WHAT TO PRODUCE: Although the records include pictures, print only the rest, exactly as written.

RECORDS SUPPLIED:
· · · ·

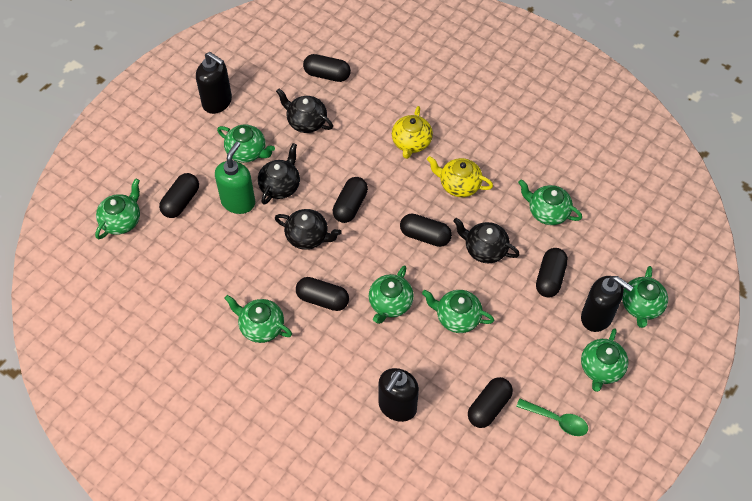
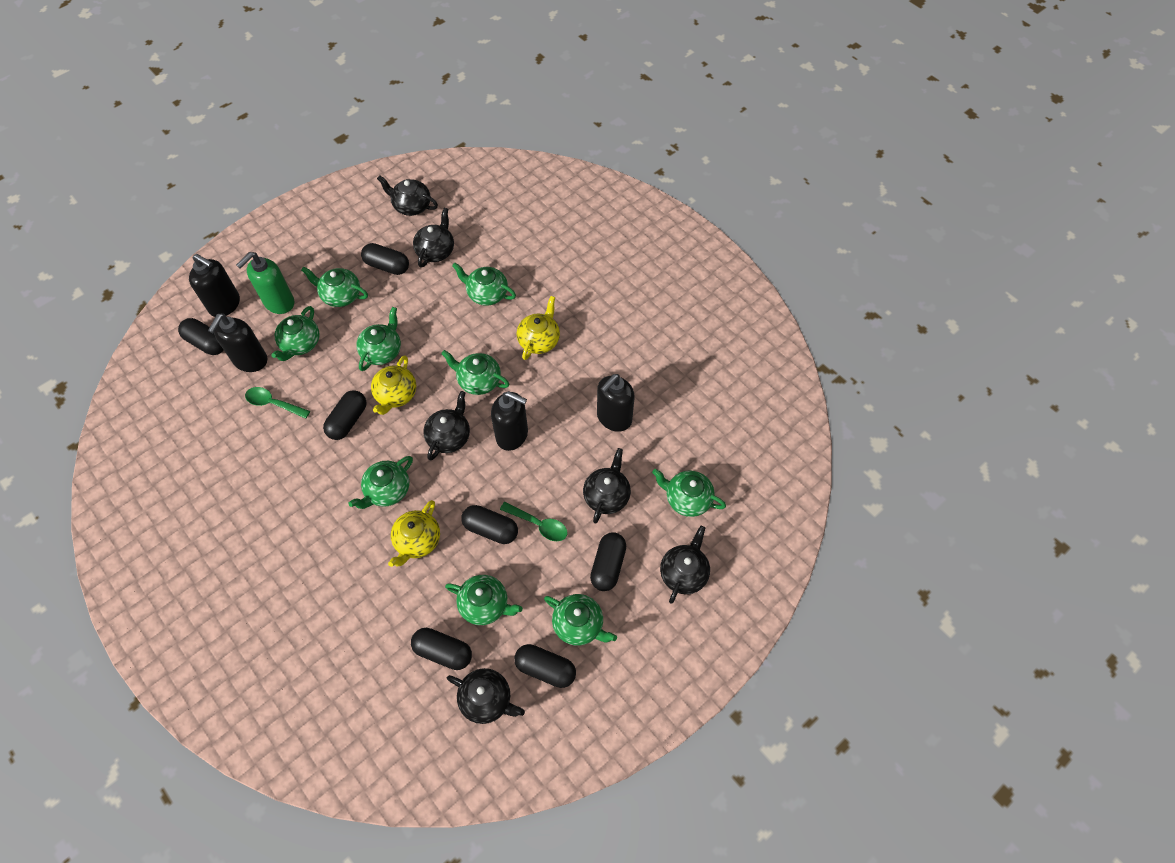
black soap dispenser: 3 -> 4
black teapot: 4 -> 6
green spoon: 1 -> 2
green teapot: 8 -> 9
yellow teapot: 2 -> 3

· · · ·

RESPONSE TO THE EXERCISE:
black soap dispenser: 3 -> 4
black teapot: 4 -> 6
green spoon: 1 -> 2
green teapot: 8 -> 9
yellow teapot: 2 -> 3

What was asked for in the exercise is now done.